▶ [ACTIVITY]
All of the entries below need repeating exactly, apart from their images.
:::::
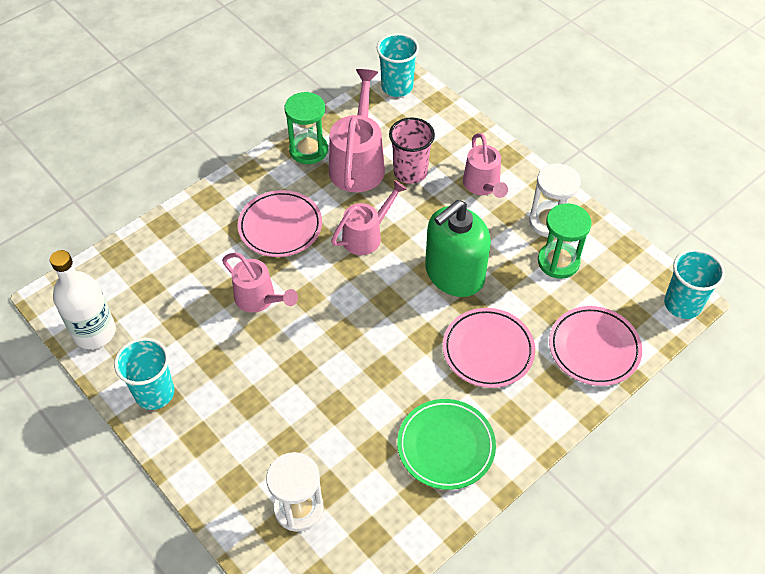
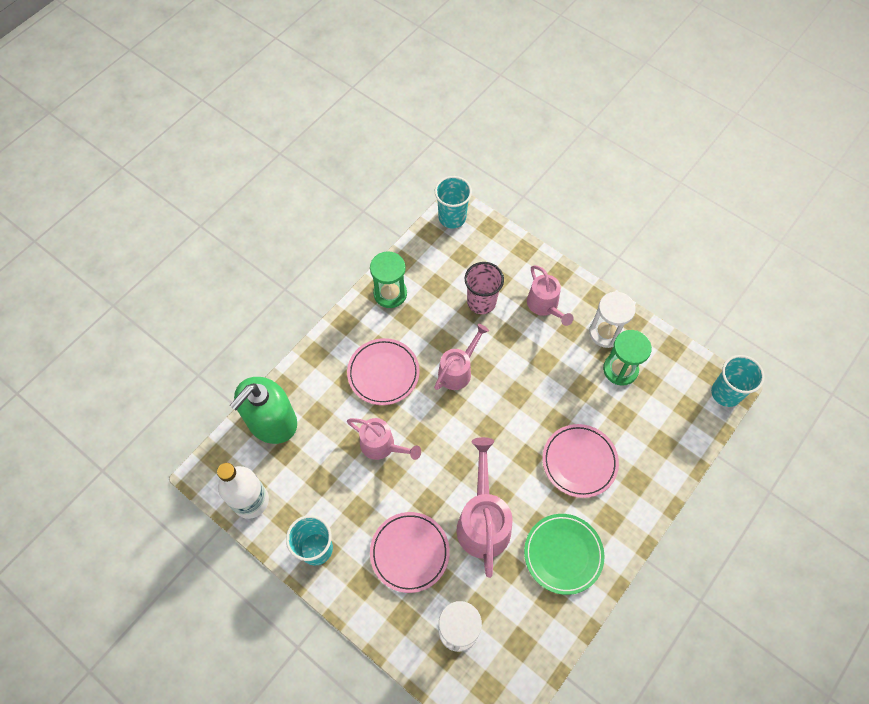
camera: 10 degrees left, 10 degrees up
(358, 163) = (435, 300): pink watering can -> pink watering can (483, 520)
(454, 274) = (538, 395): green soap dispenser -> green soap dispenser (272, 421)
(594, 348) = (663, 445): pink plate -> pink plate (409, 552)

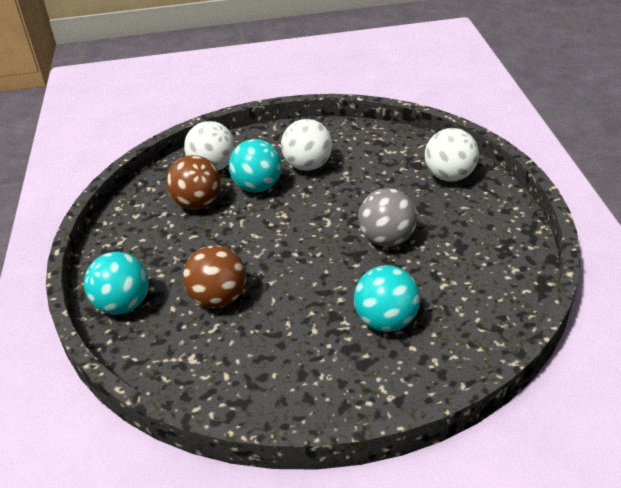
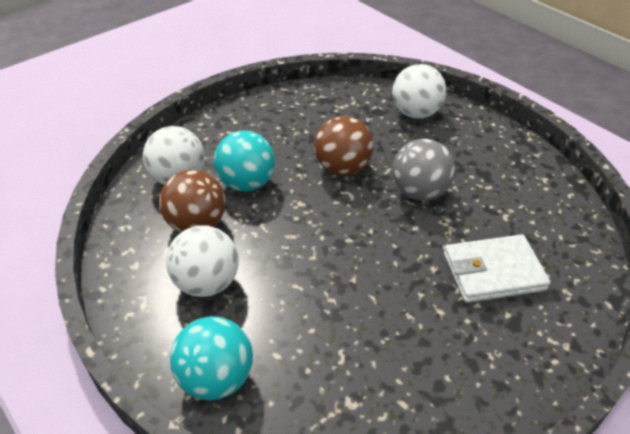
camera: 35 degrees left, 5 degrees up
(218, 298) = (317, 321): brown ball -> brown ball (342, 168)
(308, 166) = (278, 144): white ball -> white ball (207, 283)
(386, 321) = (493, 272): turquoise ball -> white wallet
:::::
▶ [EXERCISE ANSWER]
camera: 10 degrees left, 10 degrees up
(358, 163) = (435, 300): pink watering can -> pink watering can (483, 520)
(454, 274) = (538, 395): green soap dispenser -> green soap dispenser (272, 421)
(594, 348) = (663, 445): pink plate -> pink plate (409, 552)

camera: 35 degrees left, 5 degrees up
(218, 298) = (317, 321): brown ball -> brown ball (342, 168)
(308, 166) = (278, 144): white ball -> white ball (207, 283)
(386, 321) = (493, 272): turquoise ball -> white wallet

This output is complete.